Data section –
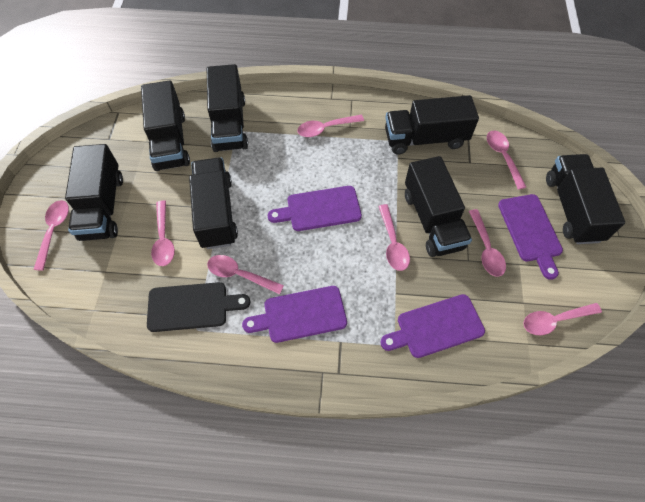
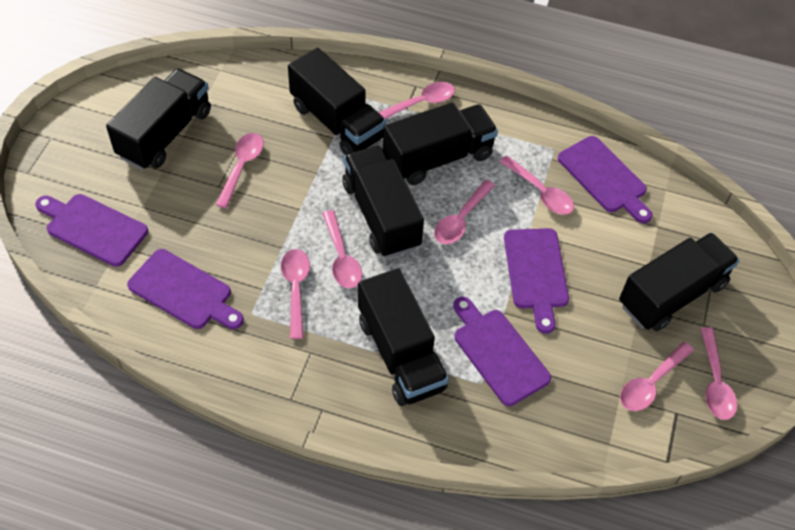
black cutting board: 1 -> 0
black truck: 7 -> 6
purple cutting board: 4 -> 5

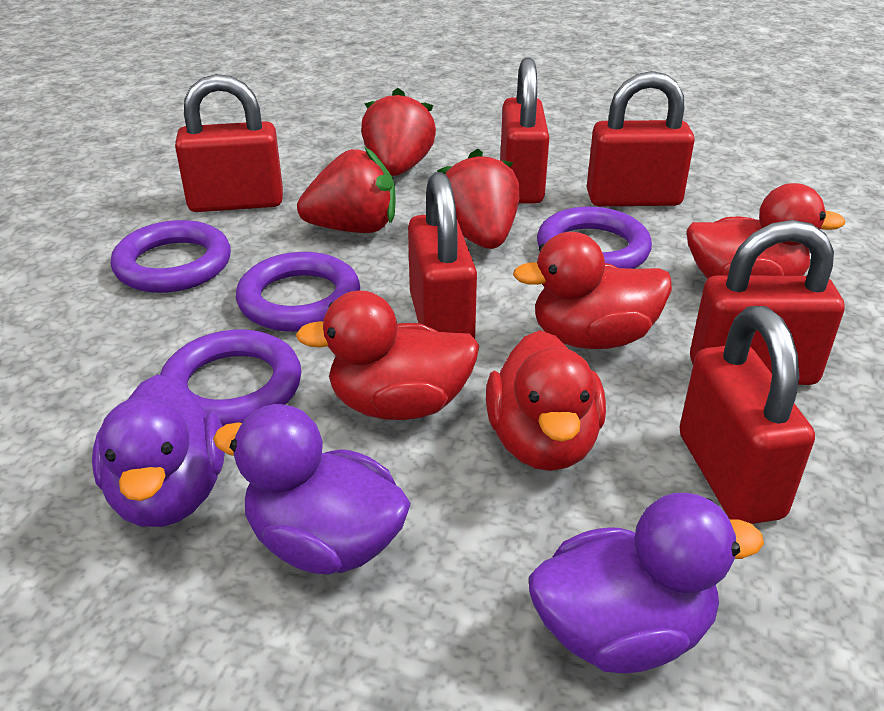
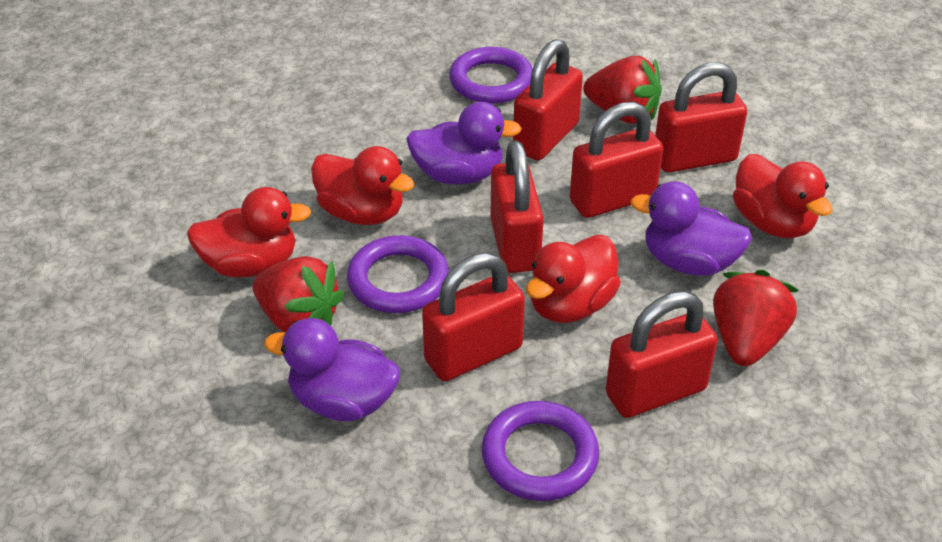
purple ring: 4 -> 3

Your goal – Count the lines of the material that include the word "black", then state only the total.

Answer – 2